» WHAT THE TASK ASKS
Please print the entries from the line that contains "coordinates (283, 356)." down to the line that contains "coordinates (446, 308).", both of those lines included, without changing anything.

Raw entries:
[START]

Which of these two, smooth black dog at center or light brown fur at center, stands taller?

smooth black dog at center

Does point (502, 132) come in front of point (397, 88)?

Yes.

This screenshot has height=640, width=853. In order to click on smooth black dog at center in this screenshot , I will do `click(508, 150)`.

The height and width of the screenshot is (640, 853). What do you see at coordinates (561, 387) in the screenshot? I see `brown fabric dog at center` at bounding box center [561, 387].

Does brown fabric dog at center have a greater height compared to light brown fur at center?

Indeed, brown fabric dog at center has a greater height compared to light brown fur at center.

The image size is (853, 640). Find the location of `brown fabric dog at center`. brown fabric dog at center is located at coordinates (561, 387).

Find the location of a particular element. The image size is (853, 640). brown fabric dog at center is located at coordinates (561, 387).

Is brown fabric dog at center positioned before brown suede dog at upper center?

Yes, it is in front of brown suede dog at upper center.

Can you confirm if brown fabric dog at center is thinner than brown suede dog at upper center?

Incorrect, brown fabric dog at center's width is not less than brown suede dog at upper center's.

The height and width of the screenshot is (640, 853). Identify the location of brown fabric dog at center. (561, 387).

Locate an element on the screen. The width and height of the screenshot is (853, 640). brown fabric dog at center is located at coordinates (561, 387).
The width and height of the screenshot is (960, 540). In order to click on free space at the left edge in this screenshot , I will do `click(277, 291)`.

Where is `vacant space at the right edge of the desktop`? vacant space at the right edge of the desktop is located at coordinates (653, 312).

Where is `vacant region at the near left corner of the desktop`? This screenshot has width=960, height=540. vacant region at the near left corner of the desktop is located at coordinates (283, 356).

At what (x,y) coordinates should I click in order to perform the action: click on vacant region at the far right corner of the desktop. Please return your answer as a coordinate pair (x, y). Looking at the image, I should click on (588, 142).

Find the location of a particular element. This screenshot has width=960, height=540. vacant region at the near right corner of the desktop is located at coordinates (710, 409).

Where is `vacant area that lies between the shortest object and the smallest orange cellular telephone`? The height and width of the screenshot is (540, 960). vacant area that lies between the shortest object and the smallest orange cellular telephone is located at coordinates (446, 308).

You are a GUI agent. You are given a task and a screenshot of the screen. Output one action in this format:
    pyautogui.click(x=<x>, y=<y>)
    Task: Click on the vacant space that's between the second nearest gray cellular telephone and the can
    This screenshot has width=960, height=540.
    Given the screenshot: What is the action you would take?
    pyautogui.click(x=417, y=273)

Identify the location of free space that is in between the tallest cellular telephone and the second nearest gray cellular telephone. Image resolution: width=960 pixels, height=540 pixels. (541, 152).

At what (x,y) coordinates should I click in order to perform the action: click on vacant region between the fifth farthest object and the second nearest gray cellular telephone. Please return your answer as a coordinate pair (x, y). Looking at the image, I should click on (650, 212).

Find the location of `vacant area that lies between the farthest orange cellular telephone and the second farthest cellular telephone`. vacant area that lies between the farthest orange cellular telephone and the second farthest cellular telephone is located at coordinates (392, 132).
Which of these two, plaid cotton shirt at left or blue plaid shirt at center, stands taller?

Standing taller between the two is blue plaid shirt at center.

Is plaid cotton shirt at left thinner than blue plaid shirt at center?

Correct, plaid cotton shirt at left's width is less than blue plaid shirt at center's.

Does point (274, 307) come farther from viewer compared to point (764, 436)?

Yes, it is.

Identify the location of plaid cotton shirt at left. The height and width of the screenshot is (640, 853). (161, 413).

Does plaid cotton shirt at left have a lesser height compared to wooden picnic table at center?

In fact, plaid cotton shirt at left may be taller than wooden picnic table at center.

[END]

» WORKED SOLUTION
Where is `vacant region at the near left corner of the desktop`? This screenshot has width=960, height=540. vacant region at the near left corner of the desktop is located at coordinates (283, 356).

At what (x,y) coordinates should I click in order to perform the action: click on vacant region at the far right corner of the desktop. Please return your answer as a coordinate pair (x, y). Looking at the image, I should click on (588, 142).

Find the location of a particular element. This screenshot has width=960, height=540. vacant region at the near right corner of the desktop is located at coordinates (710, 409).

Where is `vacant area that lies between the shortest object and the smallest orange cellular telephone`? The height and width of the screenshot is (540, 960). vacant area that lies between the shortest object and the smallest orange cellular telephone is located at coordinates (446, 308).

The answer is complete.